→ **Problem description**
From the entries below, reproduce exactly the line containing "D6: none -> diode (A GND, K AC2)", the line containing "U3 pin SDA: SDA -> VS", and every line in between, with nothing added.
BEGIN Data in this exercise
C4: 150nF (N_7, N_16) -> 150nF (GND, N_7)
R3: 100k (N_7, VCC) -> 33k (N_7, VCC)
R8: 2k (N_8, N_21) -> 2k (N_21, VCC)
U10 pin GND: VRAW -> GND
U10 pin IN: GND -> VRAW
END Data in this exercise
BEGIN Data in this exercise
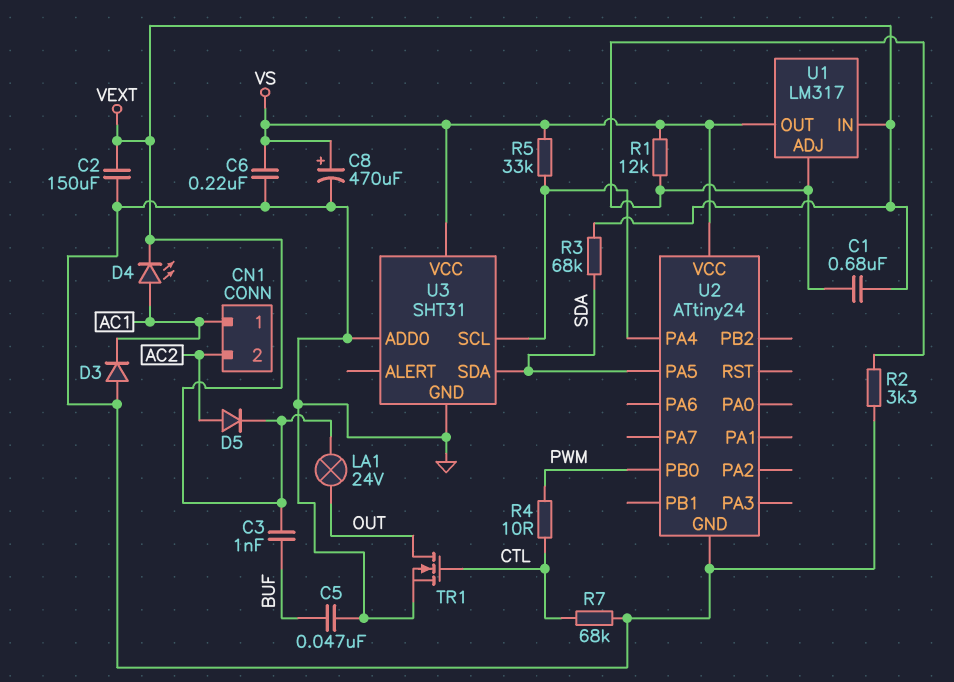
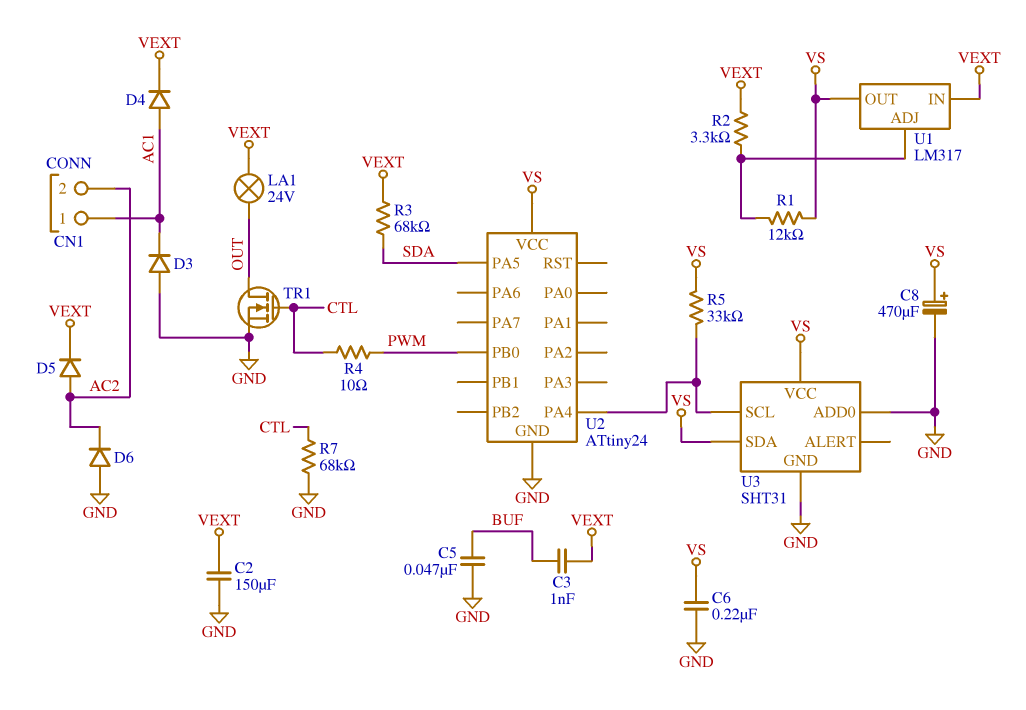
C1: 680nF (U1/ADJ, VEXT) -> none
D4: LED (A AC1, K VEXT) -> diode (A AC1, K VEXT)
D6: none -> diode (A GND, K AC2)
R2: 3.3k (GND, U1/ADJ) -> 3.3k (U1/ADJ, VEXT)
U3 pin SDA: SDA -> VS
END Data in this exercise
→ **Reply to the exercise**
D6: none -> diode (A GND, K AC2)
R2: 3.3k (GND, U1/ADJ) -> 3.3k (U1/ADJ, VEXT)
U3 pin SDA: SDA -> VS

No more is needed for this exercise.